** RECORDS SUPPLIED follows **
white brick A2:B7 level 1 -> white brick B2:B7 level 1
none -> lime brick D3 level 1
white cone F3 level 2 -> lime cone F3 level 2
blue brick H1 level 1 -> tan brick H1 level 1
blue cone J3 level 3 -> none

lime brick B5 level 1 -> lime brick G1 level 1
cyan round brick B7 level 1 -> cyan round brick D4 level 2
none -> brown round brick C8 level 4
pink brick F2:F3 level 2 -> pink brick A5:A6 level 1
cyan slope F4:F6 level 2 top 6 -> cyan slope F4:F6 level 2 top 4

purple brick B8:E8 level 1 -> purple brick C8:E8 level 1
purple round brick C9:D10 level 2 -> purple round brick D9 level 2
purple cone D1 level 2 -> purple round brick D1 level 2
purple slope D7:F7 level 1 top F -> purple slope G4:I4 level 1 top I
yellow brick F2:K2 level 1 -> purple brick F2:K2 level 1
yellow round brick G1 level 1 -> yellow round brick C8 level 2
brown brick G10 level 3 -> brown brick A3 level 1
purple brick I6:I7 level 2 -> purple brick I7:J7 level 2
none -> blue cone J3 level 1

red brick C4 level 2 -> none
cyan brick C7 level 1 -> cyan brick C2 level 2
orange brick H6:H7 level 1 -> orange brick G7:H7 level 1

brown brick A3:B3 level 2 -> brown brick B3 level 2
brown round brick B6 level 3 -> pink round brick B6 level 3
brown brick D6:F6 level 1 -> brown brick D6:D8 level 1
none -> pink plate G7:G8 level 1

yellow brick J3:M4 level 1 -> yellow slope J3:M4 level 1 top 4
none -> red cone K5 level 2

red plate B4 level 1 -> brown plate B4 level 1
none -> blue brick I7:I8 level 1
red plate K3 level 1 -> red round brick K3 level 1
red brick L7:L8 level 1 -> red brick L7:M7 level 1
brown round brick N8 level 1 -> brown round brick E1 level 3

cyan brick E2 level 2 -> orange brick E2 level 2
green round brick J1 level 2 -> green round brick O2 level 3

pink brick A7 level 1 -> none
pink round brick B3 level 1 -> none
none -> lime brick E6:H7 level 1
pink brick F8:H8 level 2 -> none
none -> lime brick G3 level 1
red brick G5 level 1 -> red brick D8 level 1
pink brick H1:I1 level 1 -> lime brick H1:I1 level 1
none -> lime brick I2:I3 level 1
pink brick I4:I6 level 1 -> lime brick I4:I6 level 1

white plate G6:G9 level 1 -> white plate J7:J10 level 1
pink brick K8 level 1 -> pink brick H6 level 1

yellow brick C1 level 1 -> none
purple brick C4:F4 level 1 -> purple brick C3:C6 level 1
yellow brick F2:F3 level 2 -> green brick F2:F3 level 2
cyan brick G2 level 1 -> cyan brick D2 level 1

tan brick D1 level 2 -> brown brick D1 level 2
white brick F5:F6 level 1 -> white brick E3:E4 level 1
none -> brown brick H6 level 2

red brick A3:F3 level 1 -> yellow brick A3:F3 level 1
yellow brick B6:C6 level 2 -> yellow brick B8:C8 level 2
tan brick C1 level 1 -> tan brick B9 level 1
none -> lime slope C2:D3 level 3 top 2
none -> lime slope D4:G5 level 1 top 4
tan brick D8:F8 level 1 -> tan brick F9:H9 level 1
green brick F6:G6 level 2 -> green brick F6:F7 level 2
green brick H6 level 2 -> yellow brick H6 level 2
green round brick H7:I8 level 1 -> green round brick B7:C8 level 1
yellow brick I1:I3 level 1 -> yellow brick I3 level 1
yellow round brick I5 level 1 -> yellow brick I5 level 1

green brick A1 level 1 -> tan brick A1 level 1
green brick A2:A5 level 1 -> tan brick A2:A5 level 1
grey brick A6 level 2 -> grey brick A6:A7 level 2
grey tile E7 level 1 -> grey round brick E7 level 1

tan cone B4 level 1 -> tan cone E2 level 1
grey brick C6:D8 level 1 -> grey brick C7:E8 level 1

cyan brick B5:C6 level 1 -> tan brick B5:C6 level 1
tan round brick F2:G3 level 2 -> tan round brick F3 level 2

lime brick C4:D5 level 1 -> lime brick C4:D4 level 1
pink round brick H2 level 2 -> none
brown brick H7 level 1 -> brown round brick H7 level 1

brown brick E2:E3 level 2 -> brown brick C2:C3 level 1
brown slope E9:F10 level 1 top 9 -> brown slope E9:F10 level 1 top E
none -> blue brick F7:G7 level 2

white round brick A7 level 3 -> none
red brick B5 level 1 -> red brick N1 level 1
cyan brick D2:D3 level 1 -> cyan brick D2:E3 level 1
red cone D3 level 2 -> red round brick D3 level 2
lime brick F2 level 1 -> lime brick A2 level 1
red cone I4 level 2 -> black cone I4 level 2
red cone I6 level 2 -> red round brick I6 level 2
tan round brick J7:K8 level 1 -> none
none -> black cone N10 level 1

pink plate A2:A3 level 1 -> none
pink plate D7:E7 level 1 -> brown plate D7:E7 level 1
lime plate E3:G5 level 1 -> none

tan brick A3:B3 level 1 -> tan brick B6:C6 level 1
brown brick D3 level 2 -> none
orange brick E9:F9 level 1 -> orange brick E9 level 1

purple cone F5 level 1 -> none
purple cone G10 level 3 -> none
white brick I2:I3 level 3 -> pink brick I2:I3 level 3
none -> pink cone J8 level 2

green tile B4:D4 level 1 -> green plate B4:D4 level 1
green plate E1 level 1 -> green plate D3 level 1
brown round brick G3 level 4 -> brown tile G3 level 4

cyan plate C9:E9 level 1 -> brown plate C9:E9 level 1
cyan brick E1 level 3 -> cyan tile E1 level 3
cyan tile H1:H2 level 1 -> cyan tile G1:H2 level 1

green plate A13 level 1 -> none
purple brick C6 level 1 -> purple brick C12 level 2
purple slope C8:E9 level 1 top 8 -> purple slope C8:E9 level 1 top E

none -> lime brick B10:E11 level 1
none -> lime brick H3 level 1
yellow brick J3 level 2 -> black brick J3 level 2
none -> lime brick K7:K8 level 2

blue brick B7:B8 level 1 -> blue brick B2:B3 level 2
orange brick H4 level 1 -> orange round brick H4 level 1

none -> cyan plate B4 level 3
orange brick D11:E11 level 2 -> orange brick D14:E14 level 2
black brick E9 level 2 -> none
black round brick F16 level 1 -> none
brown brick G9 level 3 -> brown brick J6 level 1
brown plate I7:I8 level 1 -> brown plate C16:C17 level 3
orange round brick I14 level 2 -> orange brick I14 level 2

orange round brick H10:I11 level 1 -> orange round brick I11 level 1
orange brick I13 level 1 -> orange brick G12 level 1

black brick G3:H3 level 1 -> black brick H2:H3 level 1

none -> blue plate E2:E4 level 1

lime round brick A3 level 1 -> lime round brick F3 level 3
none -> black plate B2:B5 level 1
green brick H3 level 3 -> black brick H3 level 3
** End of RECORDS SUPPLIED **
Take every line from the data that contains the word "orange".

TASK RESPONSE:
orange brick H6:H7 level 1 -> orange brick G7:H7 level 1
cyan brick E2 level 2 -> orange brick E2 level 2
orange brick E9:F9 level 1 -> orange brick E9 level 1
orange brick H4 level 1 -> orange round brick H4 level 1
orange brick D11:E11 level 2 -> orange brick D14:E14 level 2
orange round brick I14 level 2 -> orange brick I14 level 2
orange round brick H10:I11 level 1 -> orange round brick I11 level 1
orange brick I13 level 1 -> orange brick G12 level 1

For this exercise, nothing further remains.